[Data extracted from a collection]
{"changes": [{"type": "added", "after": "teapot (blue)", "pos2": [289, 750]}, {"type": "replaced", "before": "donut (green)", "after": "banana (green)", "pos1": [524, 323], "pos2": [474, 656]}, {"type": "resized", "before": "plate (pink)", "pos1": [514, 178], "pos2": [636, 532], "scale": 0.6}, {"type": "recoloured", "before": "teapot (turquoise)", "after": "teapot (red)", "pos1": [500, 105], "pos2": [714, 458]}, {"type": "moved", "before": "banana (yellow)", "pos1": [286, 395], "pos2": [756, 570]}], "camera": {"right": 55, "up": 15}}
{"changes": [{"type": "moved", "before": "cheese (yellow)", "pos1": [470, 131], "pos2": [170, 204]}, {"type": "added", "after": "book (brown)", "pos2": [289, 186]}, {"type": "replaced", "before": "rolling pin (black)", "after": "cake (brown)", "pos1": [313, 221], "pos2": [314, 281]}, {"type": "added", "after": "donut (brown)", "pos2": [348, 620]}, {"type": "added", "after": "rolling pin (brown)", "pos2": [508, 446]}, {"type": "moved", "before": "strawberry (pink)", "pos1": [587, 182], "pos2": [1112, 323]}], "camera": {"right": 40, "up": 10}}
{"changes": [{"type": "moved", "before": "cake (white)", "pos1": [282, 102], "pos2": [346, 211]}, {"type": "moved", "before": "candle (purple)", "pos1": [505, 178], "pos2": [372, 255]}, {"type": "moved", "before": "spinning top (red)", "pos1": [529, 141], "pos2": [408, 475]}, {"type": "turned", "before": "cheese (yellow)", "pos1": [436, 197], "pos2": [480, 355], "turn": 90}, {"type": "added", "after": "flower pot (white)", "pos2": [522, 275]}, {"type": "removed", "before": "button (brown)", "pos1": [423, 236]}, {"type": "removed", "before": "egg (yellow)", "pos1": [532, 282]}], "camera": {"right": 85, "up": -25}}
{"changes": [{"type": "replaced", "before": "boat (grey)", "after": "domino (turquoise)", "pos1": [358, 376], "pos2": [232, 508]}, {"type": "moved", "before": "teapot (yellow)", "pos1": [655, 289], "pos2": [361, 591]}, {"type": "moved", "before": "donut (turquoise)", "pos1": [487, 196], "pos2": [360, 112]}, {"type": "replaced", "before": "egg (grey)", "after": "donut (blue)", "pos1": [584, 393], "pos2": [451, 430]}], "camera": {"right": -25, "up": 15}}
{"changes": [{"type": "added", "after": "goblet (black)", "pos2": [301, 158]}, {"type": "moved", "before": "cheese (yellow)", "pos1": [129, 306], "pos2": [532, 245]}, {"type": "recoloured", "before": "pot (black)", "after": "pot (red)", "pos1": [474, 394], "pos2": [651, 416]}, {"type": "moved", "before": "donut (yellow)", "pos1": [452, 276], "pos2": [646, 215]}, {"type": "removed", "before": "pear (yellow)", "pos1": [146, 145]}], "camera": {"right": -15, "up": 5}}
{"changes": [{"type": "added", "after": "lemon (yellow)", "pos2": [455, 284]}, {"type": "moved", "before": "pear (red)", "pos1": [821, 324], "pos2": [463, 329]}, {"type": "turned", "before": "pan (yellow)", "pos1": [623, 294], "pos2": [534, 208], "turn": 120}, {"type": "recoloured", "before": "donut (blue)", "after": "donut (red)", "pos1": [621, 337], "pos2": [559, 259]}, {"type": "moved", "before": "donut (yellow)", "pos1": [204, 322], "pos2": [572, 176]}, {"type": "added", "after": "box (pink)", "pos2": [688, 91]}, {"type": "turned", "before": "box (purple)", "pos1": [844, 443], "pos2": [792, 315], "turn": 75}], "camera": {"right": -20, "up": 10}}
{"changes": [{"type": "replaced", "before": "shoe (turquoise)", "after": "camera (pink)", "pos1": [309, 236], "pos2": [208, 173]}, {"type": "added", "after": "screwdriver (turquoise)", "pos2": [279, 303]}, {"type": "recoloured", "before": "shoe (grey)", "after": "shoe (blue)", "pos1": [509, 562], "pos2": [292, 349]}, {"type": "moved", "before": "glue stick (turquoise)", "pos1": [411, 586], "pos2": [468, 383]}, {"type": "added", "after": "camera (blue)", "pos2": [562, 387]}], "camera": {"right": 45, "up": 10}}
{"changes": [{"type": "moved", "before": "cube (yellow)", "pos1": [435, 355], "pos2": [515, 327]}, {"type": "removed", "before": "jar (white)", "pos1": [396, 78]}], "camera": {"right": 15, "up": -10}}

* [WORK INSTRUCTION]: Word for word, write out each record shown above.

* [WRITTEN RESPONSE]:
{"changes": [{"type": "added", "after": "teapot (blue)", "pos2": [289, 750]}, {"type": "replaced", "before": "donut (green)", "after": "banana (green)", "pos1": [524, 323], "pos2": [474, 656]}, {"type": "resized", "before": "plate (pink)", "pos1": [514, 178], "pos2": [636, 532], "scale": 0.6}, {"type": "recoloured", "before": "teapot (turquoise)", "after": "teapot (red)", "pos1": [500, 105], "pos2": [714, 458]}, {"type": "moved", "before": "banana (yellow)", "pos1": [286, 395], "pos2": [756, 570]}], "camera": {"right": 55, "up": 15}}
{"changes": [{"type": "moved", "before": "cheese (yellow)", "pos1": [470, 131], "pos2": [170, 204]}, {"type": "added", "after": "book (brown)", "pos2": [289, 186]}, {"type": "replaced", "before": "rolling pin (black)", "after": "cake (brown)", "pos1": [313, 221], "pos2": [314, 281]}, {"type": "added", "after": "donut (brown)", "pos2": [348, 620]}, {"type": "added", "after": "rolling pin (brown)", "pos2": [508, 446]}, {"type": "moved", "before": "strawberry (pink)", "pos1": [587, 182], "pos2": [1112, 323]}], "camera": {"right": 40, "up": 10}}
{"changes": [{"type": "moved", "before": "cake (white)", "pos1": [282, 102], "pos2": [346, 211]}, {"type": "moved", "before": "candle (purple)", "pos1": [505, 178], "pos2": [372, 255]}, {"type": "moved", "before": "spinning top (red)", "pos1": [529, 141], "pos2": [408, 475]}, {"type": "turned", "before": "cheese (yellow)", "pos1": [436, 197], "pos2": [480, 355], "turn": 90}, {"type": "added", "after": "flower pot (white)", "pos2": [522, 275]}, {"type": "removed", "before": "button (brown)", "pos1": [423, 236]}, {"type": "removed", "before": "egg (yellow)", "pos1": [532, 282]}], "camera": {"right": 85, "up": -25}}
{"changes": [{"type": "replaced", "before": "boat (grey)", "after": "domino (turquoise)", "pos1": [358, 376], "pos2": [232, 508]}, {"type": "moved", "before": "teapot (yellow)", "pos1": [655, 289], "pos2": [361, 591]}, {"type": "moved", "before": "donut (turquoise)", "pos1": [487, 196], "pos2": [360, 112]}, {"type": "replaced", "before": "egg (grey)", "after": "donut (blue)", "pos1": [584, 393], "pos2": [451, 430]}], "camera": {"right": -25, "up": 15}}
{"changes": [{"type": "added", "after": "goblet (black)", "pos2": [301, 158]}, {"type": "moved", "before": "cheese (yellow)", "pos1": [129, 306], "pos2": [532, 245]}, {"type": "recoloured", "before": "pot (black)", "after": "pot (red)", "pos1": [474, 394], "pos2": [651, 416]}, {"type": "moved", "before": "donut (yellow)", "pos1": [452, 276], "pos2": [646, 215]}, {"type": "removed", "before": "pear (yellow)", "pos1": [146, 145]}], "camera": {"right": -15, "up": 5}}
{"changes": [{"type": "added", "after": "lemon (yellow)", "pos2": [455, 284]}, {"type": "moved", "before": "pear (red)", "pos1": [821, 324], "pos2": [463, 329]}, {"type": "turned", "before": "pan (yellow)", "pos1": [623, 294], "pos2": [534, 208], "turn": 120}, {"type": "recoloured", "before": "donut (blue)", "after": "donut (red)", "pos1": [621, 337], "pos2": [559, 259]}, {"type": "moved", "before": "donut (yellow)", "pos1": [204, 322], "pos2": [572, 176]}, {"type": "added", "after": "box (pink)", "pos2": [688, 91]}, {"type": "turned", "before": "box (purple)", "pos1": [844, 443], "pos2": [792, 315], "turn": 75}], "camera": {"right": -20, "up": 10}}
{"changes": [{"type": "replaced", "before": "shoe (turquoise)", "after": "camera (pink)", "pos1": [309, 236], "pos2": [208, 173]}, {"type": "added", "after": "screwdriver (turquoise)", "pos2": [279, 303]}, {"type": "recoloured", "before": "shoe (grey)", "after": "shoe (blue)", "pos1": [509, 562], "pos2": [292, 349]}, {"type": "moved", "before": "glue stick (turquoise)", "pos1": [411, 586], "pos2": [468, 383]}, {"type": "added", "after": "camera (blue)", "pos2": [562, 387]}], "camera": {"right": 45, "up": 10}}
{"changes": [{"type": "moved", "before": "cube (yellow)", "pos1": [435, 355], "pos2": [515, 327]}, {"type": "removed", "before": "jar (white)", "pos1": [396, 78]}], "camera": {"right": 15, "up": -10}}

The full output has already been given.